***** DATA *****

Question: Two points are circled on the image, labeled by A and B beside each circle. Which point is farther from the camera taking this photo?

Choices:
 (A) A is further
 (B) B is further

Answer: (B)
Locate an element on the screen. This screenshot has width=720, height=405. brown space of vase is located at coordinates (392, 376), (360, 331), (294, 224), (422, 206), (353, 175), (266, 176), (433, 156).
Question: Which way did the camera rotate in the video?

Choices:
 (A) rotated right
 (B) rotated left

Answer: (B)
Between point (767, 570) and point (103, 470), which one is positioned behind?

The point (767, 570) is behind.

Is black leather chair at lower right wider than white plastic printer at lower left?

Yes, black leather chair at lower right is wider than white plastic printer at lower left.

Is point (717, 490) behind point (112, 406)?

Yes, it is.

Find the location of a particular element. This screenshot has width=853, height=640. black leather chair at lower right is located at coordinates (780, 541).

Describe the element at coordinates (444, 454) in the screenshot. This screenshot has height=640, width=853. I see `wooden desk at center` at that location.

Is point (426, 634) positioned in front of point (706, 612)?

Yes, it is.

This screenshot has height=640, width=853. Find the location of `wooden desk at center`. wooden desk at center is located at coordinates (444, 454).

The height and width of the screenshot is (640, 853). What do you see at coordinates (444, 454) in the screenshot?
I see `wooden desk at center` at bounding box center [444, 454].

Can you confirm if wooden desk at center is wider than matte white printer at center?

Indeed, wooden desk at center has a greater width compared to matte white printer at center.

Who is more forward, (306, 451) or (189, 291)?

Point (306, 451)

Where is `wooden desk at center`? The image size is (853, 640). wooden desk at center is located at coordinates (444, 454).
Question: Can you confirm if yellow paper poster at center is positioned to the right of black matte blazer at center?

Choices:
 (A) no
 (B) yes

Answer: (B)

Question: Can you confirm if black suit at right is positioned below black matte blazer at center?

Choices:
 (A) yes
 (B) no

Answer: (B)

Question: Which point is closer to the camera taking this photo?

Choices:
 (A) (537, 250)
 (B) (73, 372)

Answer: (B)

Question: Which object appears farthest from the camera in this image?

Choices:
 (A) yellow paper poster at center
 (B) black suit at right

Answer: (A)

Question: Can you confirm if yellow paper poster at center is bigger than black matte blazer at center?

*****

▸ WHAT TO WORK ON
Which lines in the listing above contain the string "width" with its case matching exactly? Gather and copy each of those lines.

▸ COMPLETED EXERCISE
Locate an element on the screen. This screenshot has width=720, height=405. brown space of vase is located at coordinates (392, 376), (360, 331), (294, 224), (422, 206), (353, 175), (266, 176), (433, 156).
Find the location of a particular element. This screenshot has width=853, height=640. black leather chair at lower right is located at coordinates (780, 541).
Describe the element at coordinates (444, 454) in the screenshot. This screenshot has height=640, width=853. I see `wooden desk at center` at that location.
This screenshot has height=640, width=853. Find the location of `wooden desk at center`. wooden desk at center is located at coordinates (444, 454).
The height and width of the screenshot is (640, 853). What do you see at coordinates (444, 454) in the screenshot?
Indeed, wooden desk at center has a greater width compared to matte white printer at center.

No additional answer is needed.